▶ _Available data_:
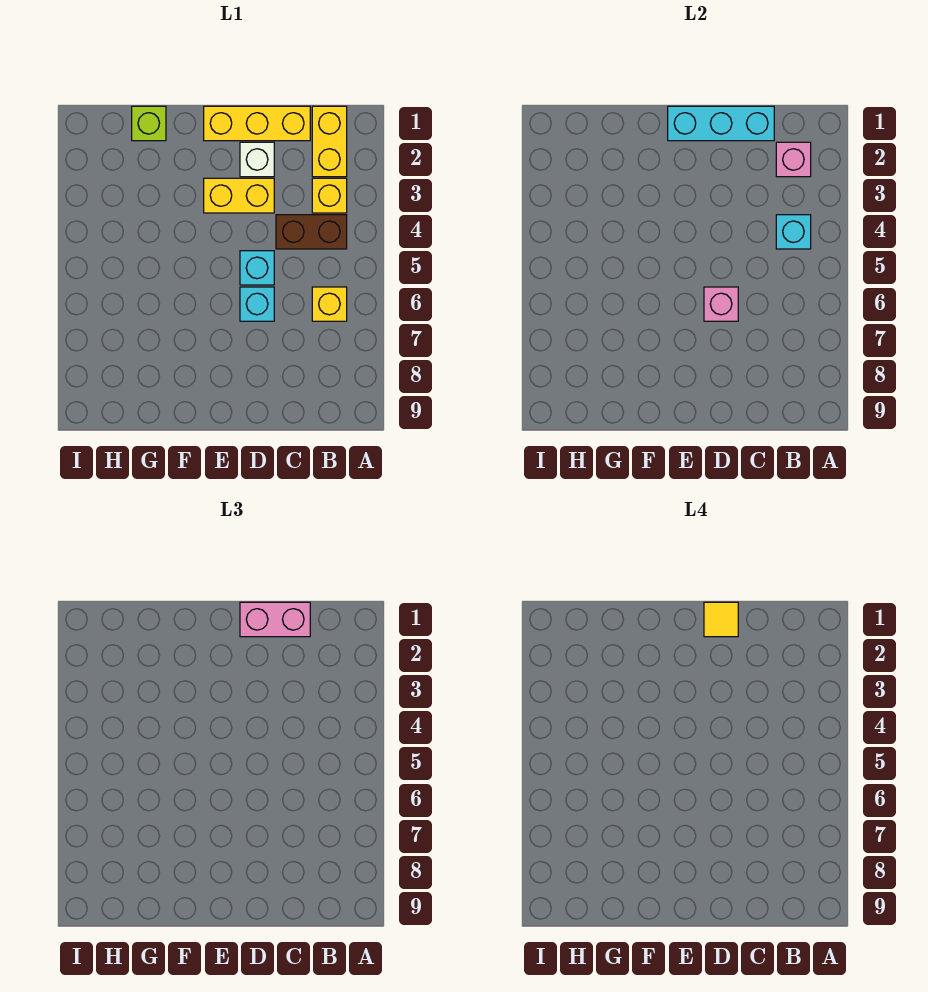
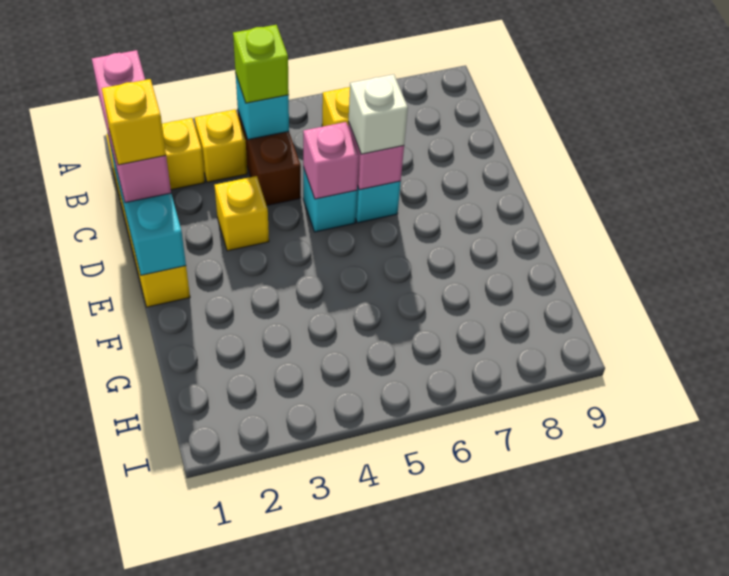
pink brick B2 level 2 -> pink brick D5 level 2
pink brick C1:D1 level 3 -> pink brick B1:D1 level 3
yellow tile D1 level 4 -> yellow brick D1 level 4
white brick D2 level 1 -> white brick D6 level 3
yellow brick D3:E3 level 1 -> yellow brick D3 level 1
lime brick G1 level 1 -> lime brick B4 level 3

▶ _Task requirements_: Output an exact copy of the lines from the one holding "pink brick C1:D1" to the last line of the data, inclusive, and nothing beyond that range.

▶ _Problem solution_:
pink brick C1:D1 level 3 -> pink brick B1:D1 level 3
yellow tile D1 level 4 -> yellow brick D1 level 4
white brick D2 level 1 -> white brick D6 level 3
yellow brick D3:E3 level 1 -> yellow brick D3 level 1
lime brick G1 level 1 -> lime brick B4 level 3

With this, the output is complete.